- **TASK DESCRIPTION**: Using the records below, transcribe exactly only the lines from the one with "none -> blue brick F1 level 1" through the end, both included, and drop every picture.

- **DATA SHOWN**:
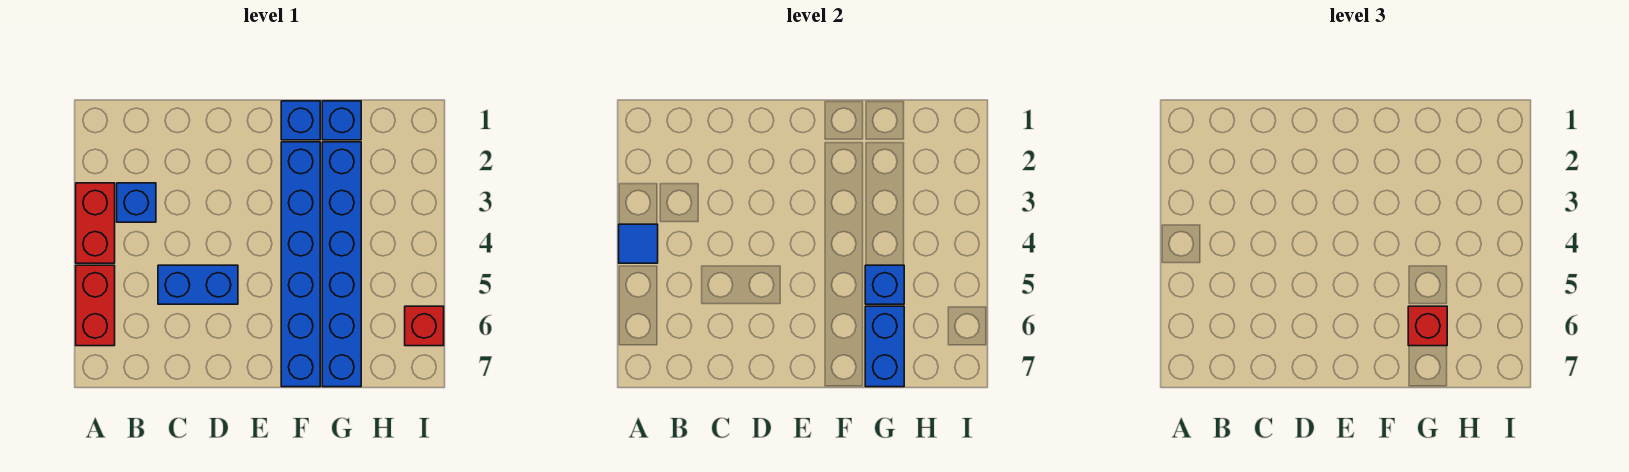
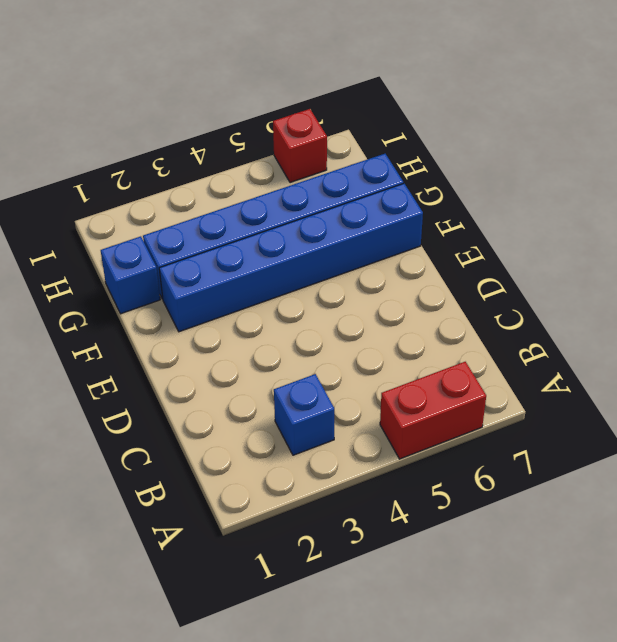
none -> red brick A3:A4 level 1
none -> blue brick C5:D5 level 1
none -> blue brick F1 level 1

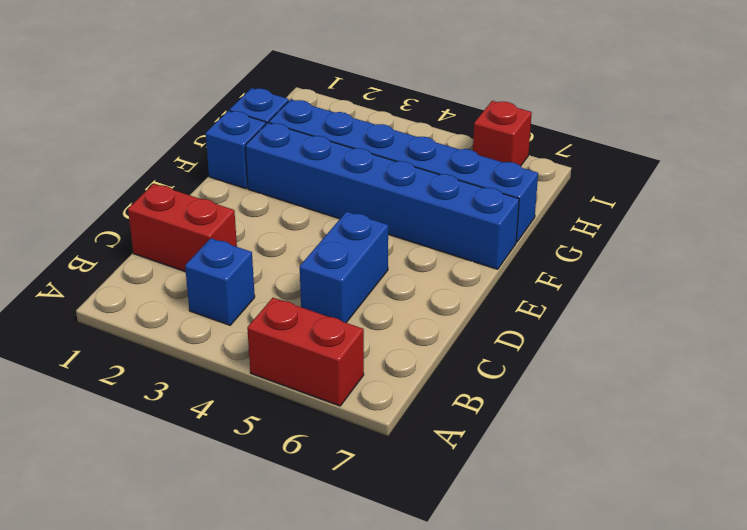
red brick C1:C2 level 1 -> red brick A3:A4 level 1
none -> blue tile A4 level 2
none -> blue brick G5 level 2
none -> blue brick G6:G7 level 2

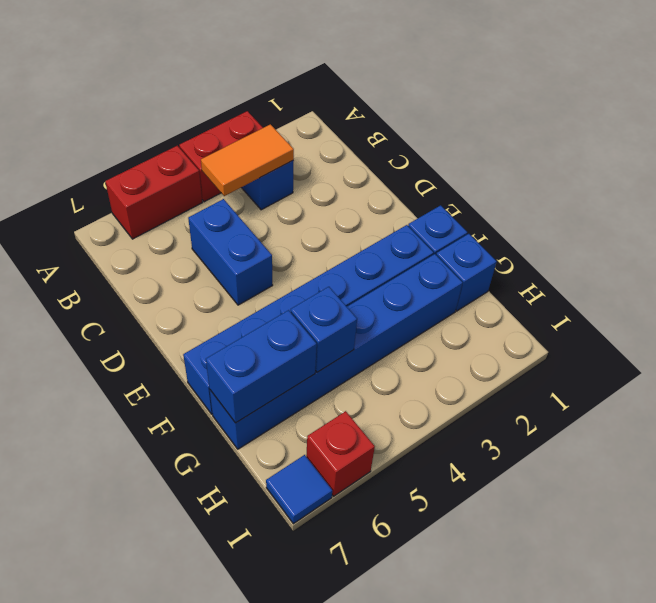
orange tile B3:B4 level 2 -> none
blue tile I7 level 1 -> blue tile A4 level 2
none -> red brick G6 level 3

- **OUTPUT**:
none -> blue brick F1 level 1

red brick C1:C2 level 1 -> red brick A3:A4 level 1
none -> blue tile A4 level 2
none -> blue brick G5 level 2
none -> blue brick G6:G7 level 2

orange tile B3:B4 level 2 -> none
blue tile I7 level 1 -> blue tile A4 level 2
none -> red brick G6 level 3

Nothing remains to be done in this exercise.